-------- SOURCE RECORDS
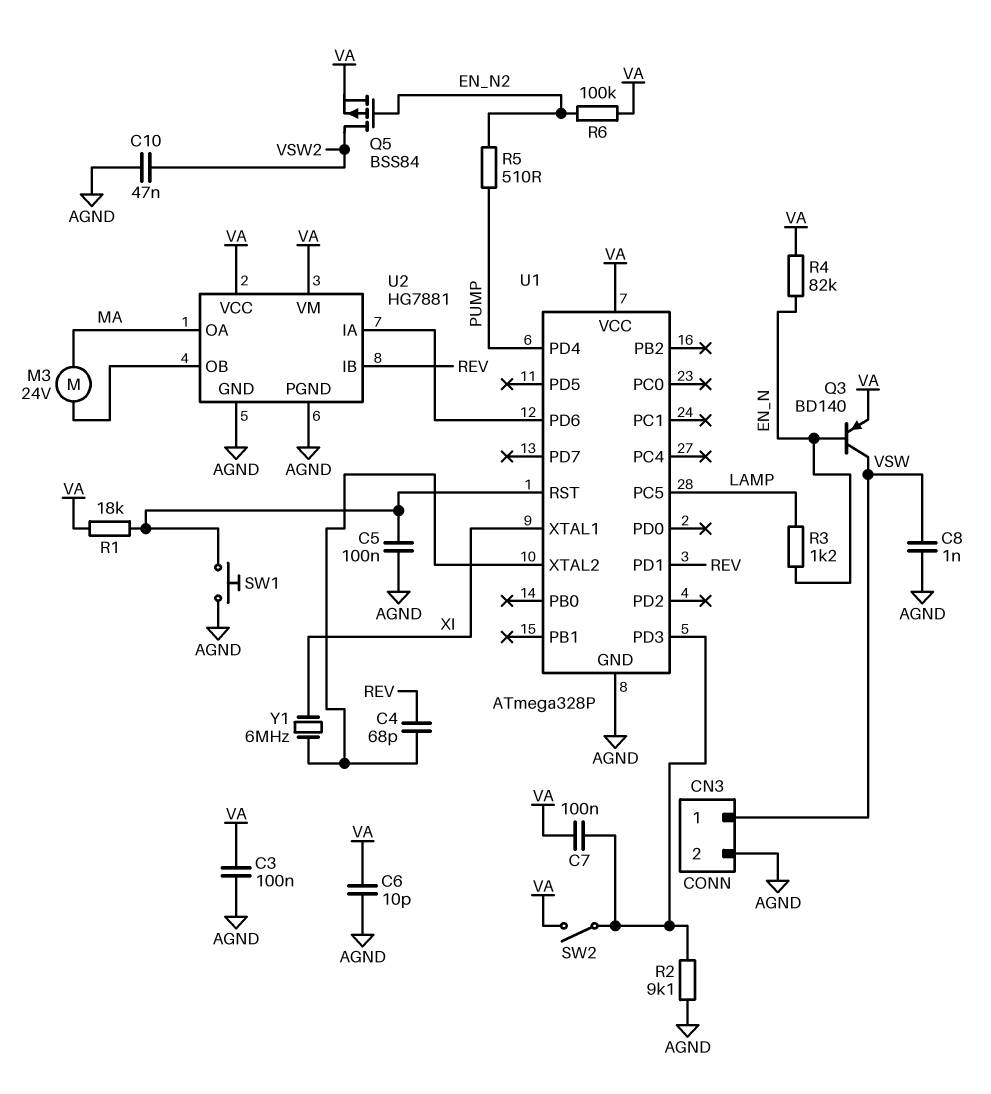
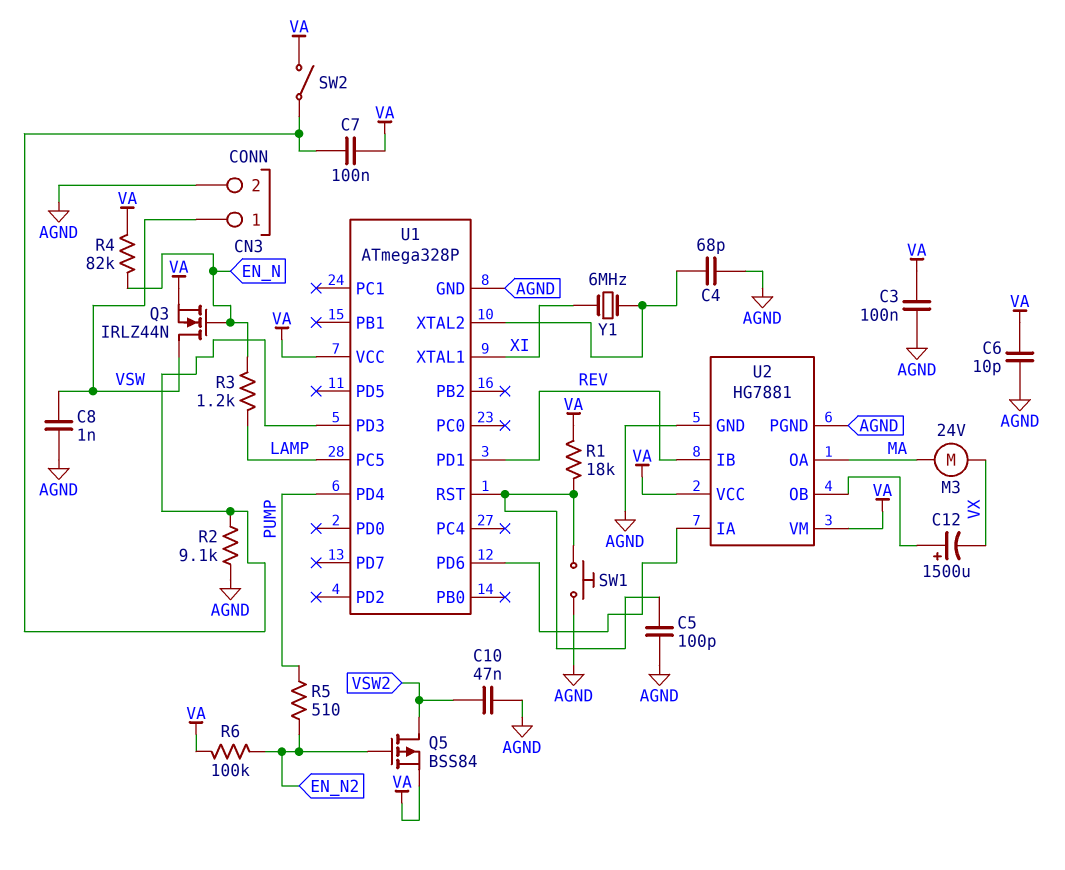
C4: 68pF (REV, U1/XTAL2) -> 68pF (AGND, U1/XTAL2)
C5: 100nF (AGND, U1/RST) -> 100pF (AGND, U1/RST)
C12: none -> 1500uF (plus U2/OB, minus VX)
M3: motor 24V (MA, U2/OB) -> motor 24V (MA, VX)
Q3: PNP BD140 (B EN_N, C VSW, E VA) -> NMOS IRLZ44N (G EN_N, D VSW, S VA)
----------------
WHAT THE EXERCISE ASKS:
The expected result is every record above, word for word, with no pictures in it.

RESPONSE AREA:
C4: 68pF (REV, U1/XTAL2) -> 68pF (AGND, U1/XTAL2)
C5: 100nF (AGND, U1/RST) -> 100pF (AGND, U1/RST)
C12: none -> 1500uF (plus U2/OB, minus VX)
M3: motor 24V (MA, U2/OB) -> motor 24V (MA, VX)
Q3: PNP BD140 (B EN_N, C VSW, E VA) -> NMOS IRLZ44N (G EN_N, D VSW, S VA)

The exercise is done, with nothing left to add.